Records from a data source:
--------------------
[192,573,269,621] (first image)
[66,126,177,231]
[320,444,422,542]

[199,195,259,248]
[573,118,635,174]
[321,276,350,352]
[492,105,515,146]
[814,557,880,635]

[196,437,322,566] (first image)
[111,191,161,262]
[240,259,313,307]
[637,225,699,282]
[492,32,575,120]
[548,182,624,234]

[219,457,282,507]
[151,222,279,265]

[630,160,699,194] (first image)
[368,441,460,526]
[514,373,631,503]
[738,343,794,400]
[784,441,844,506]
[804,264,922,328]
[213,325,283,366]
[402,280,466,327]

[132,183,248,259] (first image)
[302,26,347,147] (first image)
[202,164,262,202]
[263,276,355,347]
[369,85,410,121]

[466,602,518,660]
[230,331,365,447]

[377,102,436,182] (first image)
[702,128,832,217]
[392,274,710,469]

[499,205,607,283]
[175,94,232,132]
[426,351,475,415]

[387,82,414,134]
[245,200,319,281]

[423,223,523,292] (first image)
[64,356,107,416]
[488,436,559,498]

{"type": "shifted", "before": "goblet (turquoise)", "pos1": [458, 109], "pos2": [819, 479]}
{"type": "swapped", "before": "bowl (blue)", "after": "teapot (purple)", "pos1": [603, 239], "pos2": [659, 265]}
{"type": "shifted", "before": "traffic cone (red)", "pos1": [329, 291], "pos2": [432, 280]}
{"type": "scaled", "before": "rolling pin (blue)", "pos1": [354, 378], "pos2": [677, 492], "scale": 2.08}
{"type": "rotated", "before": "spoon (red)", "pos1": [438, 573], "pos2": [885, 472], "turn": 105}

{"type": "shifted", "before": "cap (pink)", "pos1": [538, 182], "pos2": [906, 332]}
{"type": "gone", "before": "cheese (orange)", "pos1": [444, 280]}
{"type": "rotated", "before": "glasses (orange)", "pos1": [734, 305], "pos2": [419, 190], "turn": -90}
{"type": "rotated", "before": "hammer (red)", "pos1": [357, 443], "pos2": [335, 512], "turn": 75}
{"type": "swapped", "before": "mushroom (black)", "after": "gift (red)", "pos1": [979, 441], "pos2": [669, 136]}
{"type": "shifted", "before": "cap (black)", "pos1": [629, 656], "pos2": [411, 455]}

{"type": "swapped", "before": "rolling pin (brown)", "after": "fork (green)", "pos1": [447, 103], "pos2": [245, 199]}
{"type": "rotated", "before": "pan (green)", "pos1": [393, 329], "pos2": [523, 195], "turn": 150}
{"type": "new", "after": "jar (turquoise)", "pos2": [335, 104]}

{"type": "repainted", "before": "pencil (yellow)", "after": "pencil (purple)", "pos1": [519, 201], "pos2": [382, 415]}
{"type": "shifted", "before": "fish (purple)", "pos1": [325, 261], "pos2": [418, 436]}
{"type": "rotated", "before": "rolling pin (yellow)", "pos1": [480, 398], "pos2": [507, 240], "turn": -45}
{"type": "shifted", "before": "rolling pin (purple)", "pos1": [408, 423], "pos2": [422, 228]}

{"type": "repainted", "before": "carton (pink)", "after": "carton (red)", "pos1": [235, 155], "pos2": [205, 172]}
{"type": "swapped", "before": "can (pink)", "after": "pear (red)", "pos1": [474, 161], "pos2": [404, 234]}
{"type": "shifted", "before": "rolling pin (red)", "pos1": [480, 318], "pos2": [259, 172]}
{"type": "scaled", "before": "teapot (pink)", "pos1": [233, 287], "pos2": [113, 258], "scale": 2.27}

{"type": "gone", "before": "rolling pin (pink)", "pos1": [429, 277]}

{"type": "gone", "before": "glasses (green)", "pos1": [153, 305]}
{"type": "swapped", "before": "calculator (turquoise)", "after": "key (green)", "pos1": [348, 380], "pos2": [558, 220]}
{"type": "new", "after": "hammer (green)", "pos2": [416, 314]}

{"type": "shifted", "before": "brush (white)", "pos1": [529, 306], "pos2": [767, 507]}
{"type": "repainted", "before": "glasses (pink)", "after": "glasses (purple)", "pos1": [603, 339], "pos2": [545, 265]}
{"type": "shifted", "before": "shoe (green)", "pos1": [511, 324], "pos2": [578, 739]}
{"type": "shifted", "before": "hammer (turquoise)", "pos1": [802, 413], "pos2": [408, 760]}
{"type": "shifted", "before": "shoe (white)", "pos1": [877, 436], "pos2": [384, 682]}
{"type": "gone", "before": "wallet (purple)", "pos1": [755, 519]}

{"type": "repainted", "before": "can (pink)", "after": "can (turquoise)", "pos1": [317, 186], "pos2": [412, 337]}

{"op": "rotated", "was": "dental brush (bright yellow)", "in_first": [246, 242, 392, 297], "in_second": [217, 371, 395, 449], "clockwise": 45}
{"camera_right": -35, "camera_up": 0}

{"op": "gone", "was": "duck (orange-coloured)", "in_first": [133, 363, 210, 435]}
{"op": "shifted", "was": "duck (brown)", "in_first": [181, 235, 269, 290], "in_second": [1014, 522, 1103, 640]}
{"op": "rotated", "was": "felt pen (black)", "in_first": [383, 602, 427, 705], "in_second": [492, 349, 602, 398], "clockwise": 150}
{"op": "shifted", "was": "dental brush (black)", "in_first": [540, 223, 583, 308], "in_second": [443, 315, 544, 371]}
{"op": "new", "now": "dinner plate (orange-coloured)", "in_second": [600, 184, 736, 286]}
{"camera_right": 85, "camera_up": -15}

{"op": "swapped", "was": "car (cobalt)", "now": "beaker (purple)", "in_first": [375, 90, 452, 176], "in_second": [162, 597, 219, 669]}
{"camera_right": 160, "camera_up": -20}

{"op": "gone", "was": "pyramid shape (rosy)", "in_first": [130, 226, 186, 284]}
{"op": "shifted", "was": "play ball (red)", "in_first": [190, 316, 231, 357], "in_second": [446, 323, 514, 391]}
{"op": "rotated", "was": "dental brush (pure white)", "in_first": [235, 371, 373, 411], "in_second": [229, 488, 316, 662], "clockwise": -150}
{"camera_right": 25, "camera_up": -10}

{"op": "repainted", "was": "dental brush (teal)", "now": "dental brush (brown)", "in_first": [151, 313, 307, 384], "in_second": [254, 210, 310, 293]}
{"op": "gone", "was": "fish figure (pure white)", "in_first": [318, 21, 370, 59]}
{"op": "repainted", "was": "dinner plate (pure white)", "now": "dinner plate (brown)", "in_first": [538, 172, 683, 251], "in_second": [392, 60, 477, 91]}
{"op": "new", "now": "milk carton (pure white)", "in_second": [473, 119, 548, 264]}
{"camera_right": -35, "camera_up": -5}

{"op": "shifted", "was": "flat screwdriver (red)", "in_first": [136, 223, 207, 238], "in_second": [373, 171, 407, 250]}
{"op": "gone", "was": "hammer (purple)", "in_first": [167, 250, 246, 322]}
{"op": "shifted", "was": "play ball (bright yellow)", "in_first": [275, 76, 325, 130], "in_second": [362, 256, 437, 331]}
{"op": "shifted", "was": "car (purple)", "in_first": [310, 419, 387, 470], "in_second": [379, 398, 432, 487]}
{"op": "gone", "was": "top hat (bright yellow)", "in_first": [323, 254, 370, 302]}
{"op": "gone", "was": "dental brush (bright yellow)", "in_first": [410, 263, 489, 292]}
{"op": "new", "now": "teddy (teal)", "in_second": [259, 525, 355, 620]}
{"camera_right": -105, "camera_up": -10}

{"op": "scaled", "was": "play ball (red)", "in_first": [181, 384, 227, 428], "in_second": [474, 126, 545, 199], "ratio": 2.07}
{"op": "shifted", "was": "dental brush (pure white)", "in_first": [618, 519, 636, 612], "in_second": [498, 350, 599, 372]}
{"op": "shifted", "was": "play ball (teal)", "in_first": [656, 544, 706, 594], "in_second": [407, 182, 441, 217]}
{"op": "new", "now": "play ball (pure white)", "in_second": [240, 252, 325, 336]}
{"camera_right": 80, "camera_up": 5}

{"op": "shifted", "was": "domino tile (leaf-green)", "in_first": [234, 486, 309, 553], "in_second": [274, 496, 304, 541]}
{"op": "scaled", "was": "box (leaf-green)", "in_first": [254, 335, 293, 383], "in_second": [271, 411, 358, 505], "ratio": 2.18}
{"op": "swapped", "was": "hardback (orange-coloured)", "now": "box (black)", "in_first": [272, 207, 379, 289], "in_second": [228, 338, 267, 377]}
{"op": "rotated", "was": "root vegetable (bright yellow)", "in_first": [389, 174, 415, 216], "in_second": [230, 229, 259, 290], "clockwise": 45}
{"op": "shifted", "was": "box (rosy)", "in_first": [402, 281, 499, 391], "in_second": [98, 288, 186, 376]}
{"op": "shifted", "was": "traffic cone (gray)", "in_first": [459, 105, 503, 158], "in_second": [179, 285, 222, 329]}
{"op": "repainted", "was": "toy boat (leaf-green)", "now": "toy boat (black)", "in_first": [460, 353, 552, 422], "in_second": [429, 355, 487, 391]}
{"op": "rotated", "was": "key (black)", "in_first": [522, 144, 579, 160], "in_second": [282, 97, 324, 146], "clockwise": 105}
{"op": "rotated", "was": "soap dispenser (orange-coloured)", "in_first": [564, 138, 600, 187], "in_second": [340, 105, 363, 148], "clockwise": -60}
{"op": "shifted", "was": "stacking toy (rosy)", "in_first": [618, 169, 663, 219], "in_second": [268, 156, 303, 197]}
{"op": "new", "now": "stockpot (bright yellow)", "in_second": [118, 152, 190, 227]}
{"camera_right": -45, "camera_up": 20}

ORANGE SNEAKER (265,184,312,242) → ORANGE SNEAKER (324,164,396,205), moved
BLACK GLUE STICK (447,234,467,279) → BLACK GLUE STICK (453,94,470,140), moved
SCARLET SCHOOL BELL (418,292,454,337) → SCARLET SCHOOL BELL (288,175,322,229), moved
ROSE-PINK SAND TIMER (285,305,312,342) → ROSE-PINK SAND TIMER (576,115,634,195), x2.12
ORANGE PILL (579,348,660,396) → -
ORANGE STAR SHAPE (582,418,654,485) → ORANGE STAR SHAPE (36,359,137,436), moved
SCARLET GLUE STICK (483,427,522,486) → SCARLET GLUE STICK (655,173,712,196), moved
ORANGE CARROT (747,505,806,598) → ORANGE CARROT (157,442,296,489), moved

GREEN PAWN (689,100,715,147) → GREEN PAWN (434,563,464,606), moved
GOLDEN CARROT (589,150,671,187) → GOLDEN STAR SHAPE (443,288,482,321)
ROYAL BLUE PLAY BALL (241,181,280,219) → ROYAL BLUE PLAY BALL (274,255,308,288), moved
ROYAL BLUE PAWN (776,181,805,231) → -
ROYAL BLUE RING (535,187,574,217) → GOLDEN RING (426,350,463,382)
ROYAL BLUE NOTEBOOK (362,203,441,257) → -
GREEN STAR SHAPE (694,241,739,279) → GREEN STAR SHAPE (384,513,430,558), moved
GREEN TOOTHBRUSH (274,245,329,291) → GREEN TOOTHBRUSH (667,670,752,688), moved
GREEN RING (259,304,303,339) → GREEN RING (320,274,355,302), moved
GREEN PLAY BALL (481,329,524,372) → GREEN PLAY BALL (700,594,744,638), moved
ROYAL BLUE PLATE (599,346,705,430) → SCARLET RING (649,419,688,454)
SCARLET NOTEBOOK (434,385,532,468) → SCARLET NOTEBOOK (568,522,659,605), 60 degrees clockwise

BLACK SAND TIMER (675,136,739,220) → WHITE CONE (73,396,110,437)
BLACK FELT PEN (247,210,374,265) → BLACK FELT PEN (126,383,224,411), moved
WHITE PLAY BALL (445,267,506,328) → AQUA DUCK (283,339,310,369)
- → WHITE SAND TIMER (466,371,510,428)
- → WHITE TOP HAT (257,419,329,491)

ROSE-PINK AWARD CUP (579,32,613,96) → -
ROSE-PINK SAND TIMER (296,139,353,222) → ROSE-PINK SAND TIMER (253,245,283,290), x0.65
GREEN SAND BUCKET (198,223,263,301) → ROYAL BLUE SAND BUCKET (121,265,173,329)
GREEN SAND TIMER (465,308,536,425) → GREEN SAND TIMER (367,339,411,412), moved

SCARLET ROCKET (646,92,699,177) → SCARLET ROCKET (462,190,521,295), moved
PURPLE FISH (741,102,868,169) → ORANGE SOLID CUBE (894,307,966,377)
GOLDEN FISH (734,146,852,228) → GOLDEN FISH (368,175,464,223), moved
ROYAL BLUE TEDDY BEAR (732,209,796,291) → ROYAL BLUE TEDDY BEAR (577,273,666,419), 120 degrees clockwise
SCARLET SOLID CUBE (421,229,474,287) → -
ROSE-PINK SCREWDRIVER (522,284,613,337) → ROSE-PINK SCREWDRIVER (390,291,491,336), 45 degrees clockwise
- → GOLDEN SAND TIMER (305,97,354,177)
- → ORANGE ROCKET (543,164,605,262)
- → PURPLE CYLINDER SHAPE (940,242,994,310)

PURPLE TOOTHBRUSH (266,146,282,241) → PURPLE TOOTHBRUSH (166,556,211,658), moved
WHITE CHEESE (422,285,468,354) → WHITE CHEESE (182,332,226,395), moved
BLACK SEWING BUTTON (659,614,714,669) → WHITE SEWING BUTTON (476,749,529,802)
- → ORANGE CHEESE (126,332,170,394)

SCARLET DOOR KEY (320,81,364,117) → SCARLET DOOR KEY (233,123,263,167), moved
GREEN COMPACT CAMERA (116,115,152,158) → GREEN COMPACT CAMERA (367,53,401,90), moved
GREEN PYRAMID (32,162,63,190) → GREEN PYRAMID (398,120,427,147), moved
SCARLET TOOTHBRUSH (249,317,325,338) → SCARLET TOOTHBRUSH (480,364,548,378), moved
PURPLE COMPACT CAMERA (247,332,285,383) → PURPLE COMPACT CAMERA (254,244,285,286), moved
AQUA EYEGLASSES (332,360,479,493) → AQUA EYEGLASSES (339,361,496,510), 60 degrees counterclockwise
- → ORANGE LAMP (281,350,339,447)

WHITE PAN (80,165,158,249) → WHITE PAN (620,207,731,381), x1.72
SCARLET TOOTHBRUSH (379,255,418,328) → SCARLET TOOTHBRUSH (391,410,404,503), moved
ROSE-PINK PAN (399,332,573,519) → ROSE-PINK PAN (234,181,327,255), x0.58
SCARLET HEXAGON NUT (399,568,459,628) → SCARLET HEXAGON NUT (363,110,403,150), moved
--------------------
> [What you will do]
Look back at the entries above and repeat, unchanged, every line from the line holding "ORANGE STAR SHAPE (582,418,654,485)" through the line holding "SCARLET GLUE STICK (483,427,522,486)".

> [Solution to this task]
ORANGE STAR SHAPE (582,418,654,485) → ORANGE STAR SHAPE (36,359,137,436), moved
SCARLET GLUE STICK (483,427,522,486) → SCARLET GLUE STICK (655,173,712,196), moved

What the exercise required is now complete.